Exercise description: Your job with the data below is to output exactly the lines from the one holding "camera: 155 degrees right, 5 degrees up" down to the one holding "turned: soap dispenser (red)", both included, and no others.

Stored items
=== Section Start ===

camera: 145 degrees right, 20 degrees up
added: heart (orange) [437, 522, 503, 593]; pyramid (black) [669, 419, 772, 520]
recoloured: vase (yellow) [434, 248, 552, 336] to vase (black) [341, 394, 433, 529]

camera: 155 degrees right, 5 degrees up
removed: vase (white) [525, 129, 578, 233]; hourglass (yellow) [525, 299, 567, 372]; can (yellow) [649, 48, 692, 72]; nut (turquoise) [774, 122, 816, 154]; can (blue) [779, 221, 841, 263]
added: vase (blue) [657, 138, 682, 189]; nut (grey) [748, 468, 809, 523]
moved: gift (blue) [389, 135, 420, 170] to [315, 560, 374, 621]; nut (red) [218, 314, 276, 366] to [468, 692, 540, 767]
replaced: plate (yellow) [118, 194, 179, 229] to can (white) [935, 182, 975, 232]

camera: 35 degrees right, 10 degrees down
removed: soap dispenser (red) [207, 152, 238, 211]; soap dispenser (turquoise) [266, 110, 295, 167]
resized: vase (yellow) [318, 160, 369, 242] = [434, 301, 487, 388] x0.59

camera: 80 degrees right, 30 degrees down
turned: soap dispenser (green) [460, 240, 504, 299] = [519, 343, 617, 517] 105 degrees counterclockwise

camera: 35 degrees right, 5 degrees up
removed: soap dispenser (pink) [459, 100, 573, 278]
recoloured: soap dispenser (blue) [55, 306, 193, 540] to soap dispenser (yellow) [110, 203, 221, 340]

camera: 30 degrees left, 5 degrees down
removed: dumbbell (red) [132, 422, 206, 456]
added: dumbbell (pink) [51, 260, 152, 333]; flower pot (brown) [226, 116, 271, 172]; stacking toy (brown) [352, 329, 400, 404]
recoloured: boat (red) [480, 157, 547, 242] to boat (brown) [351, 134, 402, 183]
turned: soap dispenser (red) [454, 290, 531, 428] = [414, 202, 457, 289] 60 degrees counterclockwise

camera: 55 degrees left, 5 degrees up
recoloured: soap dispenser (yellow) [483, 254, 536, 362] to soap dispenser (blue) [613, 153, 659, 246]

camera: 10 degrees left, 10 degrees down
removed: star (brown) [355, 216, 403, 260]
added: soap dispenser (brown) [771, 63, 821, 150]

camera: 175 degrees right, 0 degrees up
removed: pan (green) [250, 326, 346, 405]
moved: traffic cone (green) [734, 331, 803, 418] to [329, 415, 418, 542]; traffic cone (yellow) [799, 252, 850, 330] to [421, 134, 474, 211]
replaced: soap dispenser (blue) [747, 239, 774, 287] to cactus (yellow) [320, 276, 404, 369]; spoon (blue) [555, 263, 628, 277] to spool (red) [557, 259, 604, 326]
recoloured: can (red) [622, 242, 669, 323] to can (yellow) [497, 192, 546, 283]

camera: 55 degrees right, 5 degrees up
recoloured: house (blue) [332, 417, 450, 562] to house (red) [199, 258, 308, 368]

=== Section End ===

Reply to the task:
camera: 155 degrees right, 5 degrees up
removed: vase (white) [525, 129, 578, 233]; hourglass (yellow) [525, 299, 567, 372]; can (yellow) [649, 48, 692, 72]; nut (turquoise) [774, 122, 816, 154]; can (blue) [779, 221, 841, 263]
added: vase (blue) [657, 138, 682, 189]; nut (grey) [748, 468, 809, 523]
moved: gift (blue) [389, 135, 420, 170] to [315, 560, 374, 621]; nut (red) [218, 314, 276, 366] to [468, 692, 540, 767]
replaced: plate (yellow) [118, 194, 179, 229] to can (white) [935, 182, 975, 232]

camera: 35 degrees right, 10 degrees down
removed: soap dispenser (red) [207, 152, 238, 211]; soap dispenser (turquoise) [266, 110, 295, 167]
resized: vase (yellow) [318, 160, 369, 242] = [434, 301, 487, 388] x0.59

camera: 80 degrees right, 30 degrees down
turned: soap dispenser (green) [460, 240, 504, 299] = [519, 343, 617, 517] 105 degrees counterclockwise

camera: 35 degrees right, 5 degrees up
removed: soap dispenser (pink) [459, 100, 573, 278]
recoloured: soap dispenser (blue) [55, 306, 193, 540] to soap dispenser (yellow) [110, 203, 221, 340]

camera: 30 degrees left, 5 degrees down
removed: dumbbell (red) [132, 422, 206, 456]
added: dumbbell (pink) [51, 260, 152, 333]; flower pot (brown) [226, 116, 271, 172]; stacking toy (brown) [352, 329, 400, 404]
recoloured: boat (red) [480, 157, 547, 242] to boat (brown) [351, 134, 402, 183]
turned: soap dispenser (red) [454, 290, 531, 428] = [414, 202, 457, 289] 60 degrees counterclockwise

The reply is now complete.